▸ **AVAILABLE DATA**:
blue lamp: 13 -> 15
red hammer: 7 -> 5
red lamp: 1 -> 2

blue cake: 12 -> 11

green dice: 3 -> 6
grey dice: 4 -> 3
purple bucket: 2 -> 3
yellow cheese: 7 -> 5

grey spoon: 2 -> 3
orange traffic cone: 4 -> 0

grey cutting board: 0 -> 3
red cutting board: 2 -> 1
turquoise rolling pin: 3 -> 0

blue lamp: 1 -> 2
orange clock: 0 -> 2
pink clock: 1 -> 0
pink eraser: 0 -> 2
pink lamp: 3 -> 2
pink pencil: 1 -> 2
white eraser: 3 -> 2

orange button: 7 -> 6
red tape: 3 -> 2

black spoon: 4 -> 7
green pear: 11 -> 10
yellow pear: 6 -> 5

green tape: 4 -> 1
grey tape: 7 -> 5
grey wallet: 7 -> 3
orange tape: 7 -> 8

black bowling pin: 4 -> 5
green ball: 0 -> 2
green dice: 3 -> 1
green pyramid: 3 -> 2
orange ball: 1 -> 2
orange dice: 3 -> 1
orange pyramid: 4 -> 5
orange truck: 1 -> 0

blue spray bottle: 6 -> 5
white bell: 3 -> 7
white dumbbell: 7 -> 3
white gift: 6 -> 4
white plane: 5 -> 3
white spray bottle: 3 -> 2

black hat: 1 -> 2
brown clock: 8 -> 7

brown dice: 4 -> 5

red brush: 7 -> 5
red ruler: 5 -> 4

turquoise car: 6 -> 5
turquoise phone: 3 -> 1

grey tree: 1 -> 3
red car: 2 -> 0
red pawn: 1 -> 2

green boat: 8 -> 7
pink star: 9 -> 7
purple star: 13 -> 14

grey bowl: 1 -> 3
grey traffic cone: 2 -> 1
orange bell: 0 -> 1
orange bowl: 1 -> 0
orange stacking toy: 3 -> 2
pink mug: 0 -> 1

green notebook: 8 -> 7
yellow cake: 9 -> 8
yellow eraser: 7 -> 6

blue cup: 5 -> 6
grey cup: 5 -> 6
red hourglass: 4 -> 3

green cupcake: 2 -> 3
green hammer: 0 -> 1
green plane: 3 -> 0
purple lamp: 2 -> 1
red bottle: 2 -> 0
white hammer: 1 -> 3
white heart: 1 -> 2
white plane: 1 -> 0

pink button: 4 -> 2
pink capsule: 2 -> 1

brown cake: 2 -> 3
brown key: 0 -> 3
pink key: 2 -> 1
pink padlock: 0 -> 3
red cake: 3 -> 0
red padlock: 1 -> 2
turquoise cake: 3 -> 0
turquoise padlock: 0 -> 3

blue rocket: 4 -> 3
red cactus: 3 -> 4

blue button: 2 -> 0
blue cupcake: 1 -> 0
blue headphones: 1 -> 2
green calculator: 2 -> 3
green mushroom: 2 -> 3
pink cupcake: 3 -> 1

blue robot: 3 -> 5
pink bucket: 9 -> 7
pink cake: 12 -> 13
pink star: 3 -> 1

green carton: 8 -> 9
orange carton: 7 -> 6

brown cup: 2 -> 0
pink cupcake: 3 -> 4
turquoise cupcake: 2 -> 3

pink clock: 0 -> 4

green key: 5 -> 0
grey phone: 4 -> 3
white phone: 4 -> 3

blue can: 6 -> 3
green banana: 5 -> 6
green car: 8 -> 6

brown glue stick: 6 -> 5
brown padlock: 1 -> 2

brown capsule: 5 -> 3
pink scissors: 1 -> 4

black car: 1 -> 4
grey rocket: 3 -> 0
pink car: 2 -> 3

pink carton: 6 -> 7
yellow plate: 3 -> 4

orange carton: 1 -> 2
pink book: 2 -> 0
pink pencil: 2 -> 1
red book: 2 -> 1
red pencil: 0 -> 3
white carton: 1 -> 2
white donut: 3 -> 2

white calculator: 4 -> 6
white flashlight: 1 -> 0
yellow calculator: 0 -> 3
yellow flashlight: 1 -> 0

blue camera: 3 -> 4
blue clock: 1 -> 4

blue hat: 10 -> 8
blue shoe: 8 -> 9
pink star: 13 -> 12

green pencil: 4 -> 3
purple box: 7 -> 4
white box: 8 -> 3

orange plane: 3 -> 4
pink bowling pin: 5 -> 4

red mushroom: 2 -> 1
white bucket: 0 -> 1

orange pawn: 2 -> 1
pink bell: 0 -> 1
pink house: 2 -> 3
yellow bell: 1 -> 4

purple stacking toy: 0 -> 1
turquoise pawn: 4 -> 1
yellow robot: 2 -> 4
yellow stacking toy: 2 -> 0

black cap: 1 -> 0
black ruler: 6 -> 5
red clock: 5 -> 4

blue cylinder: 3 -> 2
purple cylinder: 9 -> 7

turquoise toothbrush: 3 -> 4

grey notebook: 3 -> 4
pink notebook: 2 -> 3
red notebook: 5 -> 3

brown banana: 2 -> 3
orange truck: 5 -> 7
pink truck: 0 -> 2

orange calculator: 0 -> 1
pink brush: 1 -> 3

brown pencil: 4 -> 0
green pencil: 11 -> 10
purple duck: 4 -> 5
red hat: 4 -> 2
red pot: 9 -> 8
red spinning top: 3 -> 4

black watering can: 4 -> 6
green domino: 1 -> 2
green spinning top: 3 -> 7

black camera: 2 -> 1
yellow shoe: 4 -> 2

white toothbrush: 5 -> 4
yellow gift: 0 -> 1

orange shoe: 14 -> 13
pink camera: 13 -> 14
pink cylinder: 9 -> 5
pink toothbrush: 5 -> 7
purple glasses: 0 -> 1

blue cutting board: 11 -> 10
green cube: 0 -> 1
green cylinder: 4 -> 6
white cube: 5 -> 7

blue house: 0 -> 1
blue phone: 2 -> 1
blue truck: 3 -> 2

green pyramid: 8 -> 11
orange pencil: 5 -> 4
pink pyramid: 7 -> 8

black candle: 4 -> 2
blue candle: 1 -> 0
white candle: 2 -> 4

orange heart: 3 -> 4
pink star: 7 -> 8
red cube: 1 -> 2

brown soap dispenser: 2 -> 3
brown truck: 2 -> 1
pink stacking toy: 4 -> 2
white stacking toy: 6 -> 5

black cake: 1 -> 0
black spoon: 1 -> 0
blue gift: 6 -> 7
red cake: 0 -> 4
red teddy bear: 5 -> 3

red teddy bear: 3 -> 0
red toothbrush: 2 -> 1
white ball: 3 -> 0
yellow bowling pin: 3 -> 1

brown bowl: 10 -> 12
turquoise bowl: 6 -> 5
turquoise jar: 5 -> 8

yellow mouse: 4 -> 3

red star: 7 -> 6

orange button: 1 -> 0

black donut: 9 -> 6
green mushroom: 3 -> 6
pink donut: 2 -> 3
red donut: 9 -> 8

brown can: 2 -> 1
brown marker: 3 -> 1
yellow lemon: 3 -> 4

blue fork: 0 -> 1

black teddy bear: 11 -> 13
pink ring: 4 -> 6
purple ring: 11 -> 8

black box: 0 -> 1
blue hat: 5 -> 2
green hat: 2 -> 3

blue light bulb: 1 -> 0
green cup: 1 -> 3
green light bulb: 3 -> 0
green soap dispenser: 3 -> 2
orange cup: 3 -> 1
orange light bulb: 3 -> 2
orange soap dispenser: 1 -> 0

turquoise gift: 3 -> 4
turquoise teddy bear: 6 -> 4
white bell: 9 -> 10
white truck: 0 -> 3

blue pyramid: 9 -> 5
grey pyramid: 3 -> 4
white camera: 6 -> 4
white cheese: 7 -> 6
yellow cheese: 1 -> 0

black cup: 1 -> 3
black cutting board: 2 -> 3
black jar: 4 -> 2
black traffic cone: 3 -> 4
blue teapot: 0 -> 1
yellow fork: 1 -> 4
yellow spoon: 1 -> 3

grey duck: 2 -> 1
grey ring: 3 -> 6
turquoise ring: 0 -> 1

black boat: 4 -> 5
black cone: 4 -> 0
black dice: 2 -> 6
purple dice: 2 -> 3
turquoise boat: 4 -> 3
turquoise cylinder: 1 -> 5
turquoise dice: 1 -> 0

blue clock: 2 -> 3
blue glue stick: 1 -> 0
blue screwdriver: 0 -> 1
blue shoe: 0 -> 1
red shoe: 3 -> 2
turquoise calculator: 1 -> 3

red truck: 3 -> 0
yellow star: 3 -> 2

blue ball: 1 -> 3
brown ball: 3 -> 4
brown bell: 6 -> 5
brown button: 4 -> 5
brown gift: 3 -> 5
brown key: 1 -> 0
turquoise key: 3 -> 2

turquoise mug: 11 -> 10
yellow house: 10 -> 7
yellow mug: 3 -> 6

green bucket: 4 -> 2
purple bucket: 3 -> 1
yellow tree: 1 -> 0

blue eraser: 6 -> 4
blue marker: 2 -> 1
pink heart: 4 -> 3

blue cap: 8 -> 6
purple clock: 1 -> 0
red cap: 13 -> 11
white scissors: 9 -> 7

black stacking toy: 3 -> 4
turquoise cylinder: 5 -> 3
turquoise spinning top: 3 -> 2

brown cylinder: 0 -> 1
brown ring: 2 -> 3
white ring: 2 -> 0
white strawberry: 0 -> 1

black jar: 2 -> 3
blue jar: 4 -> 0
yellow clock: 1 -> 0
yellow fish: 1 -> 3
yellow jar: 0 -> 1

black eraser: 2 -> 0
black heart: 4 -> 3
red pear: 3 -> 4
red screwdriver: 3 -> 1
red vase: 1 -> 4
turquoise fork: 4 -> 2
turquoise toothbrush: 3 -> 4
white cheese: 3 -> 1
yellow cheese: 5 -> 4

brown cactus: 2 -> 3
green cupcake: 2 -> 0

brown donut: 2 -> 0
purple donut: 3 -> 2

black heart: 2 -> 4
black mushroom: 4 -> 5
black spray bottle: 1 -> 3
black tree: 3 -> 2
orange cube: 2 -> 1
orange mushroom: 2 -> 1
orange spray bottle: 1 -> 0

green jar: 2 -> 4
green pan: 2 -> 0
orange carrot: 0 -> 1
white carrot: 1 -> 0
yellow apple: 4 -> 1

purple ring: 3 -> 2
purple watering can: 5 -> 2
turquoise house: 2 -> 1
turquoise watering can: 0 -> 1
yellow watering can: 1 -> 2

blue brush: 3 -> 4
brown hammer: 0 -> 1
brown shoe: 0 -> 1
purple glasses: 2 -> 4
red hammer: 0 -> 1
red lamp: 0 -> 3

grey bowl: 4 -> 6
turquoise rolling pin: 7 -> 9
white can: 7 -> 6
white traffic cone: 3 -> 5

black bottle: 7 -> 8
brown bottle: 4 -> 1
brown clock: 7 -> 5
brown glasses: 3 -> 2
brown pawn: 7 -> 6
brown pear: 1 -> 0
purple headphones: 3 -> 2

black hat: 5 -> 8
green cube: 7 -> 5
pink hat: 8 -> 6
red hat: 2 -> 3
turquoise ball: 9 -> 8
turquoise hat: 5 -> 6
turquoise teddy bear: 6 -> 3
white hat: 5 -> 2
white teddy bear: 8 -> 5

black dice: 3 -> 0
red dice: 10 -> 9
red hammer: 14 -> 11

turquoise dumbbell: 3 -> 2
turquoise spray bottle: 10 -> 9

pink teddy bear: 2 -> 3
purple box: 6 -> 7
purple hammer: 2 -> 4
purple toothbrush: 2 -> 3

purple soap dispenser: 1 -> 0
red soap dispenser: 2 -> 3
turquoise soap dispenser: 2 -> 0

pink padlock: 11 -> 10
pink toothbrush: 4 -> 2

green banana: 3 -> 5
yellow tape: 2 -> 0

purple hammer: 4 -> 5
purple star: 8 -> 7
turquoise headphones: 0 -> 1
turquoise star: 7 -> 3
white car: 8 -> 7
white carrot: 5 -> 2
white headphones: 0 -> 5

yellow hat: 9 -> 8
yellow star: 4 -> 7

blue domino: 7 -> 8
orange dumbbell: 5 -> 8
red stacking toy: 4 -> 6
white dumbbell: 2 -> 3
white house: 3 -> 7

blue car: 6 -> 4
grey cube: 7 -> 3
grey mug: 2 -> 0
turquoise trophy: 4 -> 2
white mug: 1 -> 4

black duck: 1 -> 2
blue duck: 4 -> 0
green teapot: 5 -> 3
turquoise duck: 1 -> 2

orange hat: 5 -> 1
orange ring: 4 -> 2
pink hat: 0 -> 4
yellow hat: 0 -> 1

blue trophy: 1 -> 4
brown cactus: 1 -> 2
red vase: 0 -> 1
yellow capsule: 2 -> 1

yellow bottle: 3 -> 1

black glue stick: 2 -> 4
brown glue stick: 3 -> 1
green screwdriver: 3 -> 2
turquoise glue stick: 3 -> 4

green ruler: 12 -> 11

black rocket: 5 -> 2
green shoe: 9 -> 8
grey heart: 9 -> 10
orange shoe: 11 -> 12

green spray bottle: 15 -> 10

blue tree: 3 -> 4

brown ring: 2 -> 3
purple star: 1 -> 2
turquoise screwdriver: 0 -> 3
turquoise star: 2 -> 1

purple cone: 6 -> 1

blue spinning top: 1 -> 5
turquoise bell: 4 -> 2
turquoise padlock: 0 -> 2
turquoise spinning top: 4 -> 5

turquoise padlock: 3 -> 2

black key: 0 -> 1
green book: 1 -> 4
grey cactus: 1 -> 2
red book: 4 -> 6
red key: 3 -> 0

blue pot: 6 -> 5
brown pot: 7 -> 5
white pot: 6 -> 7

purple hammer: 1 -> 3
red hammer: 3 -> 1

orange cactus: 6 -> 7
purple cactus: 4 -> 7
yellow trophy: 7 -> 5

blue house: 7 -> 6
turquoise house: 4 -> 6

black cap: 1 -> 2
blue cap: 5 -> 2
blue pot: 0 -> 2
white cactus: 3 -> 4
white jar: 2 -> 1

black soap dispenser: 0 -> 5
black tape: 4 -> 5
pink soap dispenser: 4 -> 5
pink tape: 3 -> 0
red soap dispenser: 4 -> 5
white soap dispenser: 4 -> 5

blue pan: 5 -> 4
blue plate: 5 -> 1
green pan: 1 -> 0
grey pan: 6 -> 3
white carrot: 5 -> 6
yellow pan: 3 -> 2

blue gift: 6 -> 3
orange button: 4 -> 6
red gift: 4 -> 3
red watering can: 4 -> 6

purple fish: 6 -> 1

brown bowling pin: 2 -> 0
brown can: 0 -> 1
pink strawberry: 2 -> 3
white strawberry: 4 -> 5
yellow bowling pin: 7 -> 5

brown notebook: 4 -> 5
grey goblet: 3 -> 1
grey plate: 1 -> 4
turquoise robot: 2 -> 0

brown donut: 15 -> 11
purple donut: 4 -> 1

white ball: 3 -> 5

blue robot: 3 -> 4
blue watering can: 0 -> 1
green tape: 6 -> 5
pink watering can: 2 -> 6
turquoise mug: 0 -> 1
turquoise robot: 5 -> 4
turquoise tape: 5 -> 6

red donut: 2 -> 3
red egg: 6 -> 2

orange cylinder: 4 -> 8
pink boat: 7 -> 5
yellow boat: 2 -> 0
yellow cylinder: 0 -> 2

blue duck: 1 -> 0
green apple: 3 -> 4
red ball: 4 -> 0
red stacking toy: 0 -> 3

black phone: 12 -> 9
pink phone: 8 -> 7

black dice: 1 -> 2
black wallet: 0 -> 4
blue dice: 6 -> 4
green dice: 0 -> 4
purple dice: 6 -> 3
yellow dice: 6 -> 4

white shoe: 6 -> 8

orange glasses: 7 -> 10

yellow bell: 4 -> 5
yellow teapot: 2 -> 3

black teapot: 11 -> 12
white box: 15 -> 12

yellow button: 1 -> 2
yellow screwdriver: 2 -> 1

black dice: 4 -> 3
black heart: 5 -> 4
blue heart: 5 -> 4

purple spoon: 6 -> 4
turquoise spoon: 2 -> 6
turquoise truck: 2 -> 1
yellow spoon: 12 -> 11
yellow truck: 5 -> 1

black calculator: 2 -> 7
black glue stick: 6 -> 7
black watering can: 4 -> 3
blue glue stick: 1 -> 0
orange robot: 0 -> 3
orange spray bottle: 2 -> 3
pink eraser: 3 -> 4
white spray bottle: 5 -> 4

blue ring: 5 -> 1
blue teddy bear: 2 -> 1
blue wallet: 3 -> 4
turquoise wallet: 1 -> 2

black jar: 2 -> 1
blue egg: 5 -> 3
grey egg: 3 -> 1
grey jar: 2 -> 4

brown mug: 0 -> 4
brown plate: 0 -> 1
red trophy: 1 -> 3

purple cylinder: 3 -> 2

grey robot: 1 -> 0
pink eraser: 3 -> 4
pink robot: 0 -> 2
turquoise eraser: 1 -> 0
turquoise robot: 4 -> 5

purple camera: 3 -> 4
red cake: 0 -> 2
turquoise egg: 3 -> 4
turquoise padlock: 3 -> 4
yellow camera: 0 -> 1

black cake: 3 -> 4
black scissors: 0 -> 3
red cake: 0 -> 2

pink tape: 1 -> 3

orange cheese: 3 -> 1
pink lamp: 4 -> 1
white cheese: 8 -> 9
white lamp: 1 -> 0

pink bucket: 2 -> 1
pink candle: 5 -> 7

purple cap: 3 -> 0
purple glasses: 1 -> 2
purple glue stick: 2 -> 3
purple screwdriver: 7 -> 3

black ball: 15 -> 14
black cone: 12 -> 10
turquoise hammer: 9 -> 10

▸ **ABOUT THIS TASK**: Using the records above, output exactly the lines from the first through the line that contains "blue lamp: 1 -> 2", with both of those included.

▸ **RESULT**:
blue lamp: 13 -> 15
red hammer: 7 -> 5
red lamp: 1 -> 2

blue cake: 12 -> 11

green dice: 3 -> 6
grey dice: 4 -> 3
purple bucket: 2 -> 3
yellow cheese: 7 -> 5

grey spoon: 2 -> 3
orange traffic cone: 4 -> 0

grey cutting board: 0 -> 3
red cutting board: 2 -> 1
turquoise rolling pin: 3 -> 0

blue lamp: 1 -> 2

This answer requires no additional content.